▶ _Assigned task_:
From the line that has "[533, 101, 605, 161]" down to the last line of the data below, set down every line exactly, but none of the pictures.
** Opening Supplied material block **
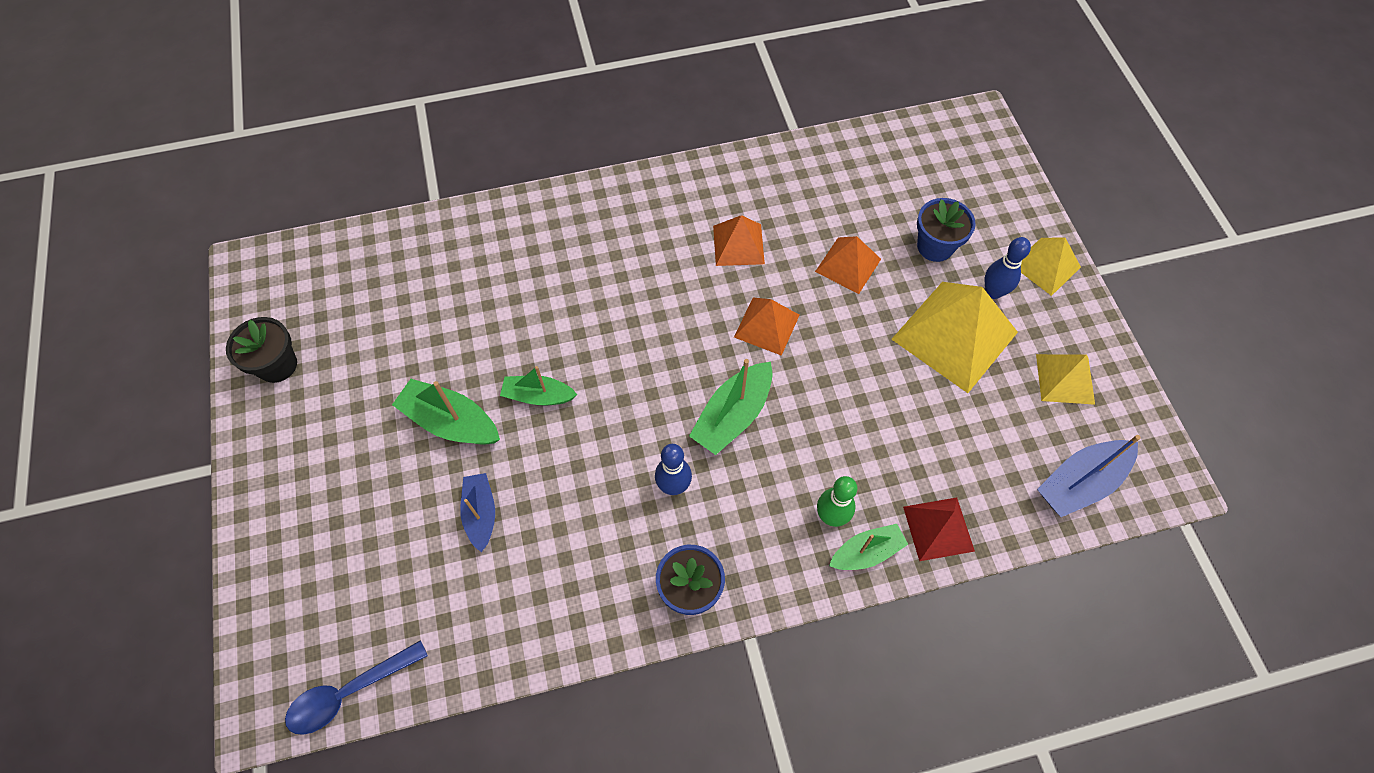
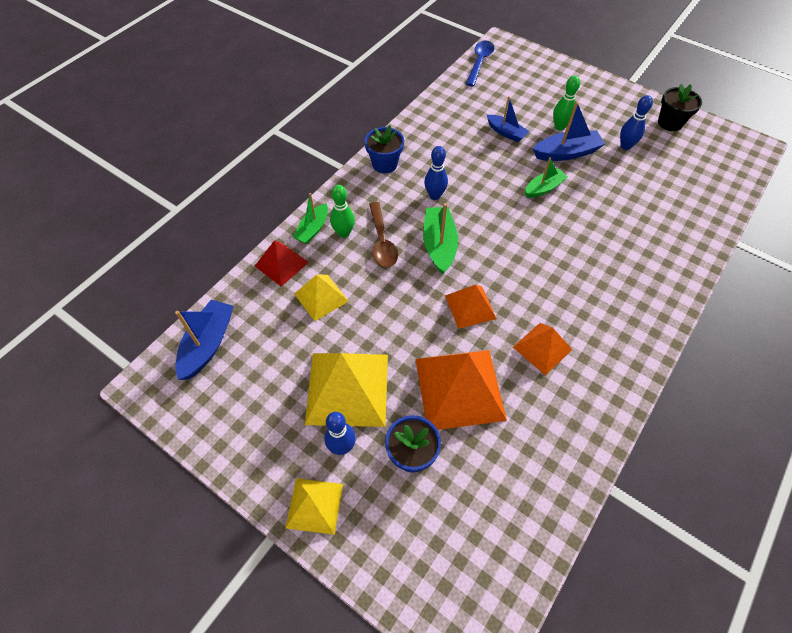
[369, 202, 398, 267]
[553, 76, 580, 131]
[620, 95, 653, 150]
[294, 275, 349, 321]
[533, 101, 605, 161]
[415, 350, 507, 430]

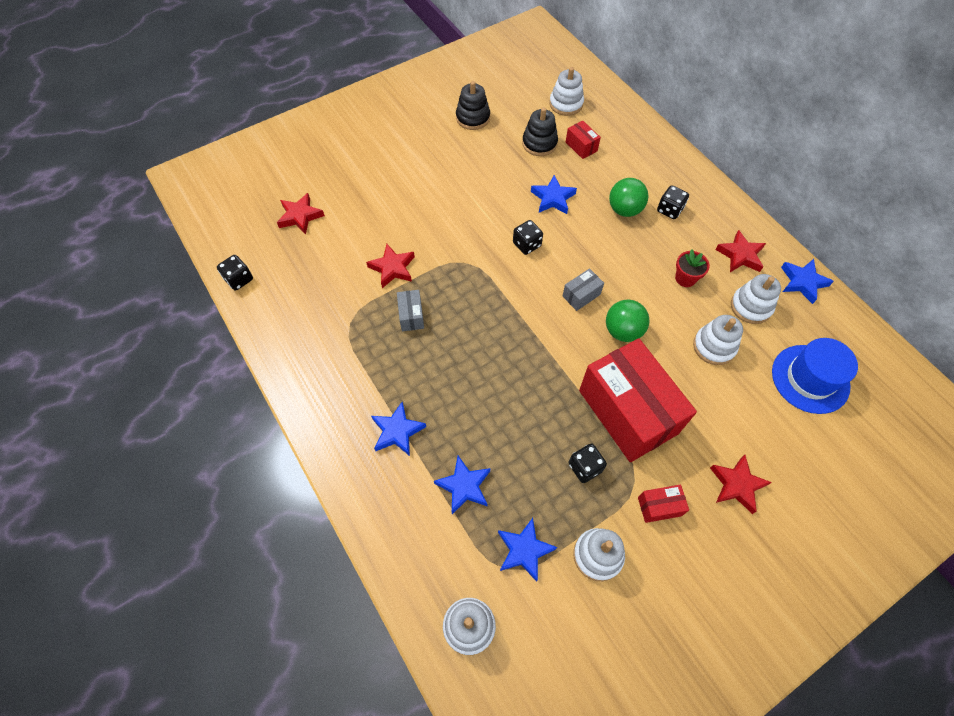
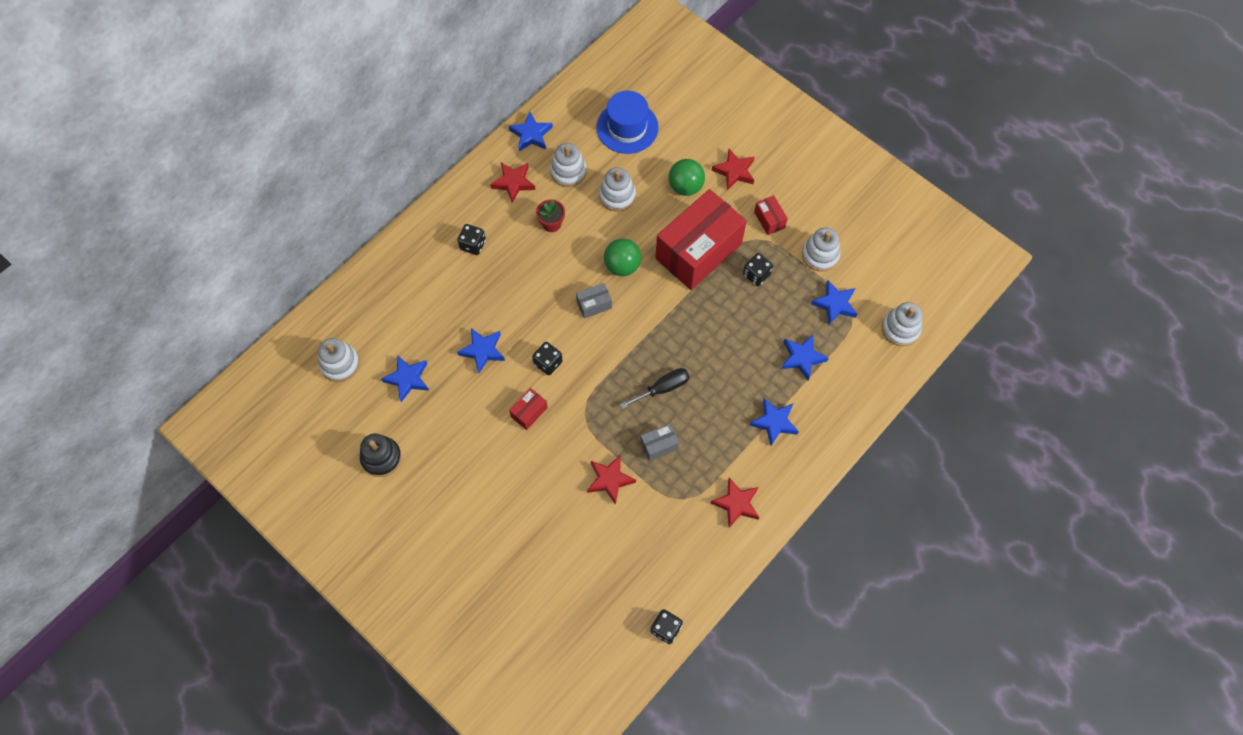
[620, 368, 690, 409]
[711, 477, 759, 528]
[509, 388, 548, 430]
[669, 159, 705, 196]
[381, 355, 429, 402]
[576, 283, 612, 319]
** Closing Supplied material block **
▶ _Written solution_:
[533, 101, 605, 161]
[415, 350, 507, 430]

[620, 368, 690, 409]
[711, 477, 759, 528]
[509, 388, 548, 430]
[669, 159, 705, 196]
[381, 355, 429, 402]
[576, 283, 612, 319]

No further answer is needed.